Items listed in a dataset
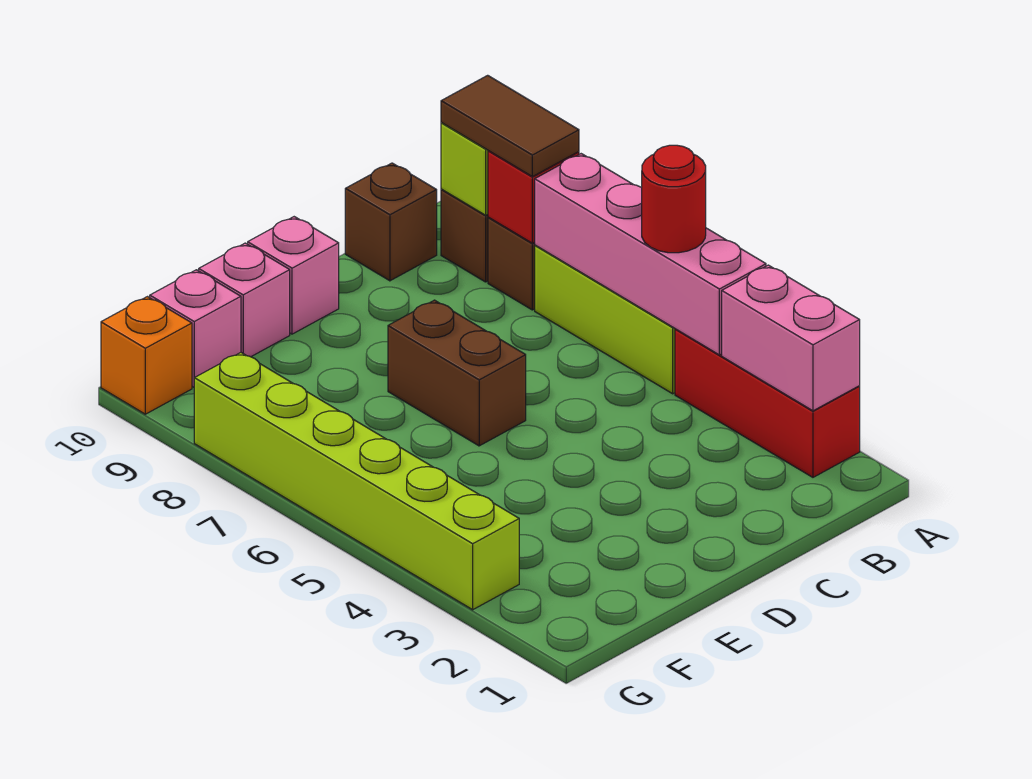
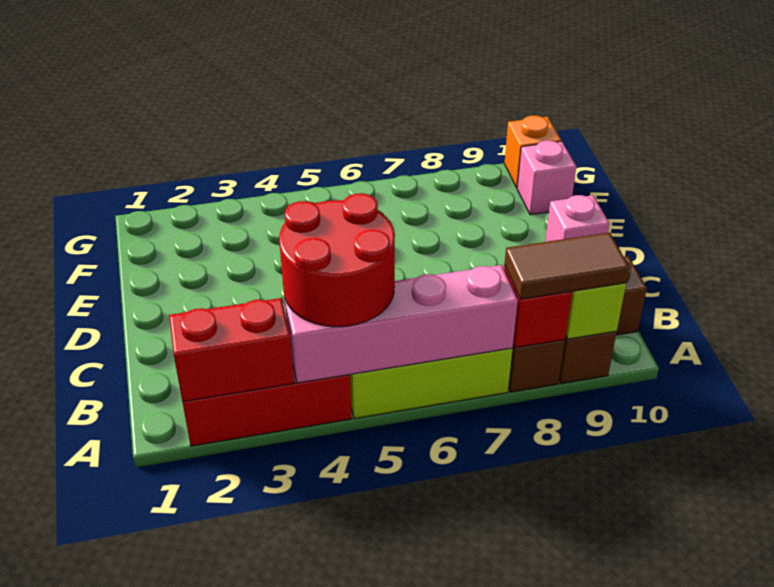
pink brick A2:A3 level 2 -> red brick A2:A3 level 2
red round brick A5 level 3 -> red round brick A4:B5 level 3
brown brick D6:D7 level 1 -> none
pink brick E10 level 1 -> none
lime brick G3:G8 level 1 -> none

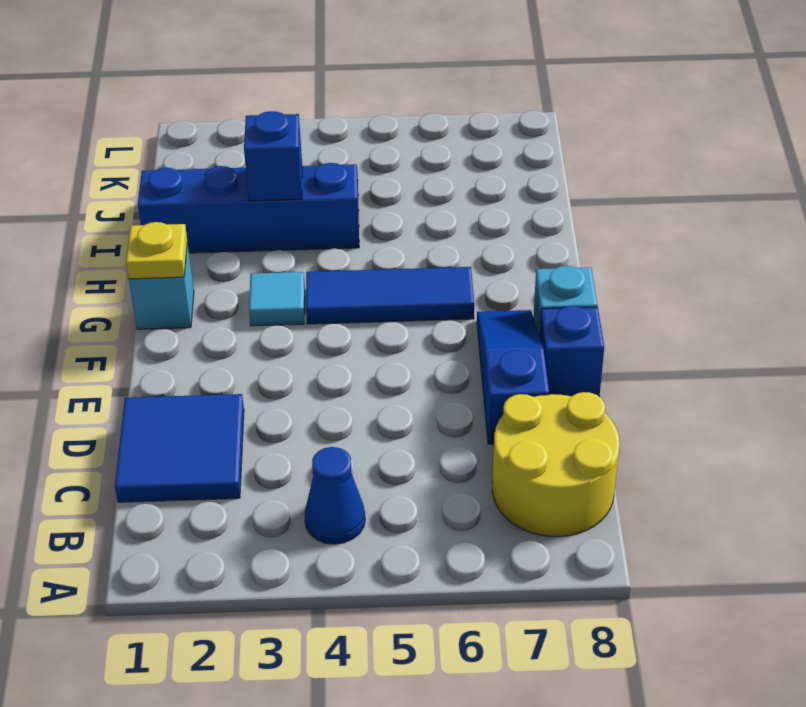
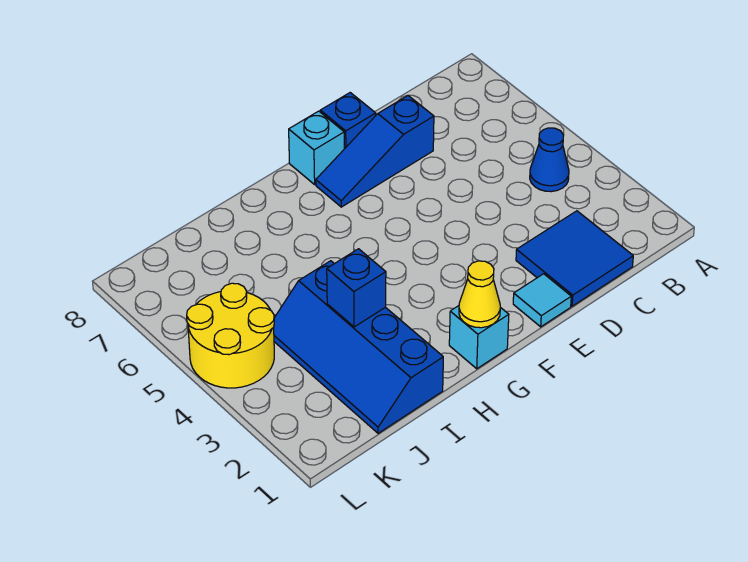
yellow round brick B7:C8 level 1 -> yellow round brick K4:L5 level 1
yellow plate G1 level 2 -> yellow cone G1 level 2
cyan tile G3 level 1 -> cyan tile E1 level 1
blue tile G4:G6 level 1 -> none

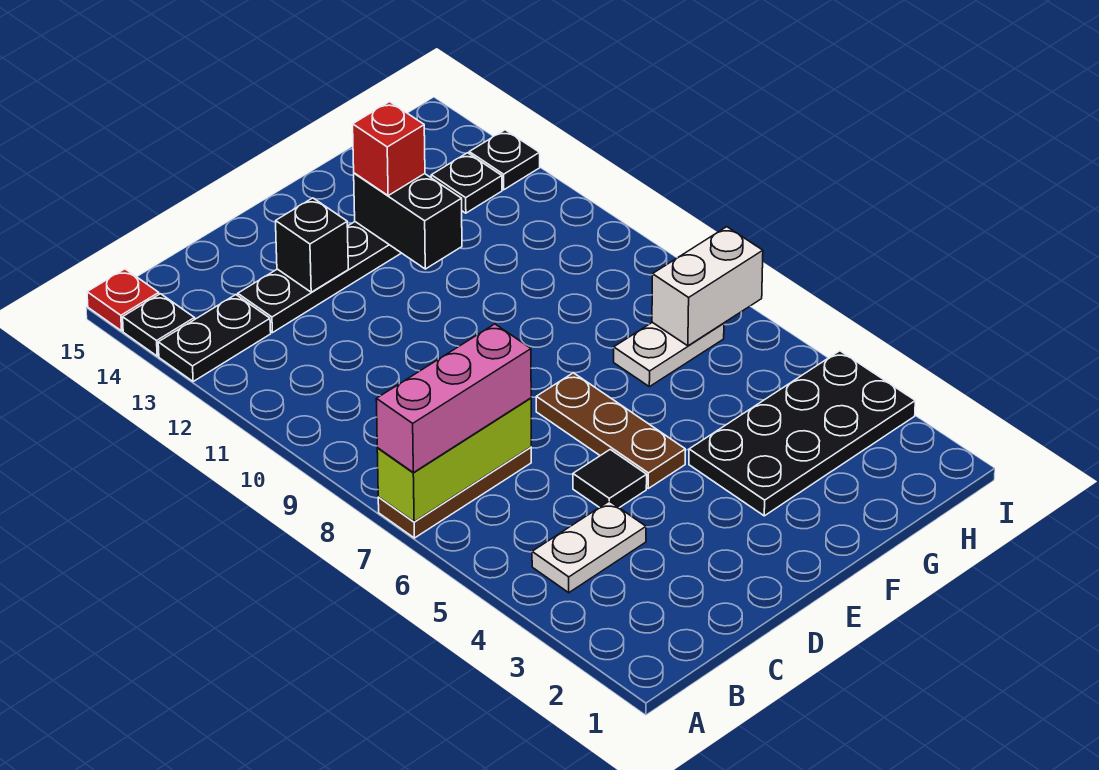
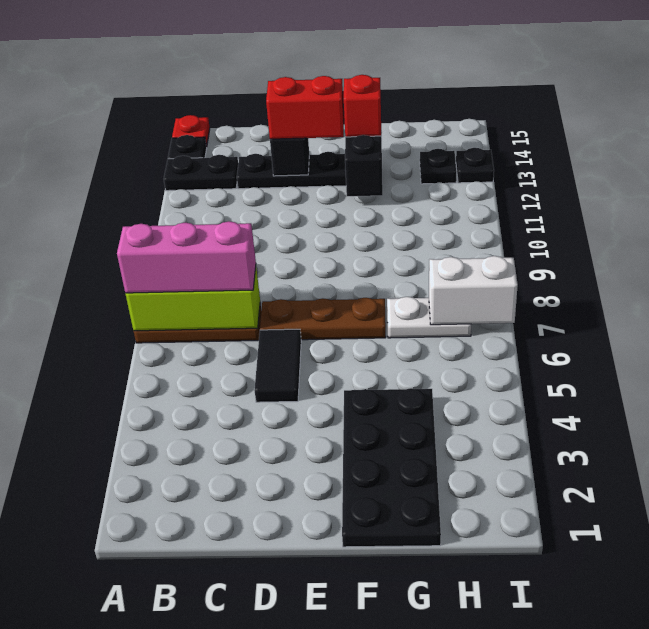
white plate B4:C4 level 1 -> none
black tile D5 level 1 -> black tile D5:D6 level 1
none -> red brick D13:E13 level 3
brown plate E5:E7 level 1 -> brown plate D7:F7 level 1
black plate F3:I4 level 1 -> black plate F1:G4 level 1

Your instructions —
All entries above must be printed again verbatim, with images excluded.

Response area —
pink brick A2:A3 level 2 -> red brick A2:A3 level 2
red round brick A5 level 3 -> red round brick A4:B5 level 3
brown brick D6:D7 level 1 -> none
pink brick E10 level 1 -> none
lime brick G3:G8 level 1 -> none

yellow round brick B7:C8 level 1 -> yellow round brick K4:L5 level 1
yellow plate G1 level 2 -> yellow cone G1 level 2
cyan tile G3 level 1 -> cyan tile E1 level 1
blue tile G4:G6 level 1 -> none

white plate B4:C4 level 1 -> none
black tile D5 level 1 -> black tile D5:D6 level 1
none -> red brick D13:E13 level 3
brown plate E5:E7 level 1 -> brown plate D7:F7 level 1
black plate F3:I4 level 1 -> black plate F1:G4 level 1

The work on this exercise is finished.